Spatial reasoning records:
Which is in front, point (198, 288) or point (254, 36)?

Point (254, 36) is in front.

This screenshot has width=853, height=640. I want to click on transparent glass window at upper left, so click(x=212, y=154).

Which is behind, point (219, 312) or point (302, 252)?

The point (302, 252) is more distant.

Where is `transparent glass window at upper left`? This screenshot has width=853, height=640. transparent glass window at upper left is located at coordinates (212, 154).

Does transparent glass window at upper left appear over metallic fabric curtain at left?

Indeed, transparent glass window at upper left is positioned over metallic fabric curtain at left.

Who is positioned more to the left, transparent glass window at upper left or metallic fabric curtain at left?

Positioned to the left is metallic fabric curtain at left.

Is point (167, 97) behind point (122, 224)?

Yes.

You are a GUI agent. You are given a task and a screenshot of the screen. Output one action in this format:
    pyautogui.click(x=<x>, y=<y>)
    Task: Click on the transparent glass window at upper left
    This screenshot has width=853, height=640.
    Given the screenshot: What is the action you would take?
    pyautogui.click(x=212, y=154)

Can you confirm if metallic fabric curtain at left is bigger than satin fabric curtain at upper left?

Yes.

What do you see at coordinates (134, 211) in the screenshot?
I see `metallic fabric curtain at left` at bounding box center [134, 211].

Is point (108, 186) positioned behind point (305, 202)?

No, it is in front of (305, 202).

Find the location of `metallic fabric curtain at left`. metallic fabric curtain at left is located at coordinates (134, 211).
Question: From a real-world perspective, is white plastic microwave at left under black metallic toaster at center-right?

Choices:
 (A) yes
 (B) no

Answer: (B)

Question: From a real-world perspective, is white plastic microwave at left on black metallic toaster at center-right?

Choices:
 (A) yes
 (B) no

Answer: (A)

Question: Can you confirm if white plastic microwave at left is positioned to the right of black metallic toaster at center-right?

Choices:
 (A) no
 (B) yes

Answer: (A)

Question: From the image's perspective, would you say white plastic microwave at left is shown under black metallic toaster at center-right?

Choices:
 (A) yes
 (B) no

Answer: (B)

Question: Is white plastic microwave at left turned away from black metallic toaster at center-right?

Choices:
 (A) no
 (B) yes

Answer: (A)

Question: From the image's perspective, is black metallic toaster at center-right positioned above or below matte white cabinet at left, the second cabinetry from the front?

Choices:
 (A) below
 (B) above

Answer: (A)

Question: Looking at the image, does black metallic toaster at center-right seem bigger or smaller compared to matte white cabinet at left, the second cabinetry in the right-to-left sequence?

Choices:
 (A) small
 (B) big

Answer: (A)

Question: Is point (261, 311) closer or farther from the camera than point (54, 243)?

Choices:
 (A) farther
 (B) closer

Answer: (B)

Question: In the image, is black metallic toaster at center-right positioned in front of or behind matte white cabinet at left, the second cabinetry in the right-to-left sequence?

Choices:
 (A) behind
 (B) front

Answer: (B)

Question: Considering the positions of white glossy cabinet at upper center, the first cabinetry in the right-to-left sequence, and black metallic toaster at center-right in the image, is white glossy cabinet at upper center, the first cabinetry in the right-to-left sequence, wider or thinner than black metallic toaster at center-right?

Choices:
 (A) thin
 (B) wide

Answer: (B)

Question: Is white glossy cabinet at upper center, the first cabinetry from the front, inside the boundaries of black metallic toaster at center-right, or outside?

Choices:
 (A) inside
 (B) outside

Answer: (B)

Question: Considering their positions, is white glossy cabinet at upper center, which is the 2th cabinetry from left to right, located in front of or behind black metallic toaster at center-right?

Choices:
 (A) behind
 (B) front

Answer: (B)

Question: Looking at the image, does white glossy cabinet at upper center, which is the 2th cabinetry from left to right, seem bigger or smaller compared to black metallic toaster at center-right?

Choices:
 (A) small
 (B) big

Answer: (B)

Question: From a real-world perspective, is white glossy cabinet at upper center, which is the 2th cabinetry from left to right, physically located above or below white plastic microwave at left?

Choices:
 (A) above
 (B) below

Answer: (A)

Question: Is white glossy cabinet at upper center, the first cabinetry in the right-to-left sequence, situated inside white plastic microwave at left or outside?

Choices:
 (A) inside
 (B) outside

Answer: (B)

◆ PROBLEM TO WORK ON
Report every line of the records above that contains the word "would", copying each such line in full.

◆ ANSWER FOR THIS EXERCISE
    Given the screenshot: What is the action you would take?
Question: From the image's perspective, would you say white plastic microwave at left is shown under black metallic toaster at center-right?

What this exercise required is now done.